▶ _Exercise_
What lines below include the word "cyan"? Copy each one.

▶ _Excerpted data_
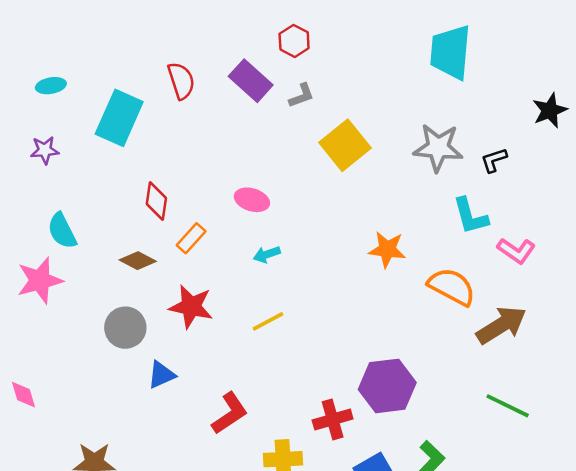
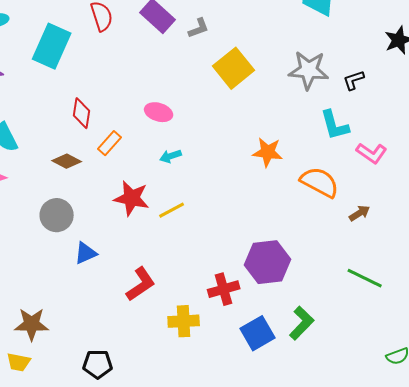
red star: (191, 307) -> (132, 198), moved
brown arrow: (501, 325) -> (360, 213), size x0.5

--

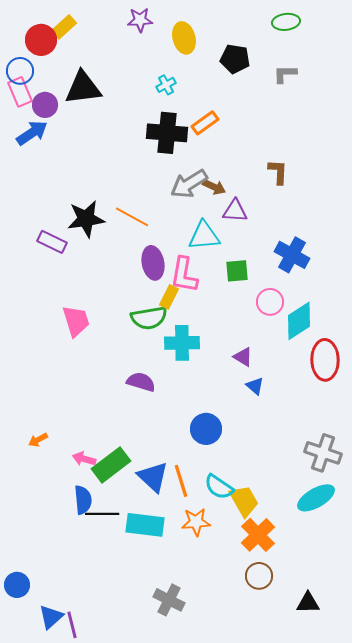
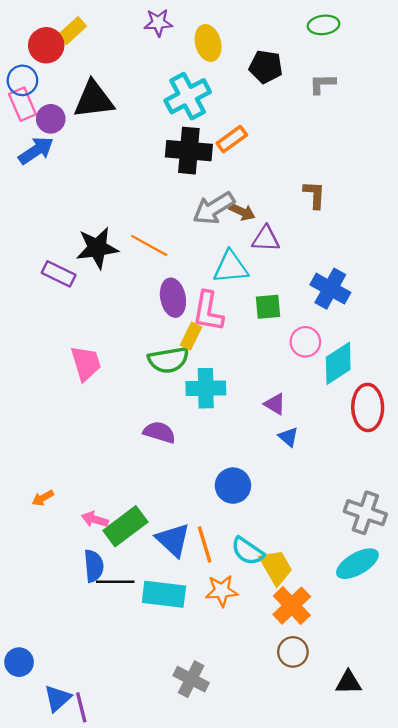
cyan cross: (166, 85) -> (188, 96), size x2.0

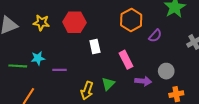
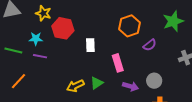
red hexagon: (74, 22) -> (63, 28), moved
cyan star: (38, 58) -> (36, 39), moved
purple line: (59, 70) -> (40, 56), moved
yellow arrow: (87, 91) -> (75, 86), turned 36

▶ _Worked solution_
cyan cross: (166, 85) -> (188, 96), size x2.0
cyan star: (38, 58) -> (36, 39), moved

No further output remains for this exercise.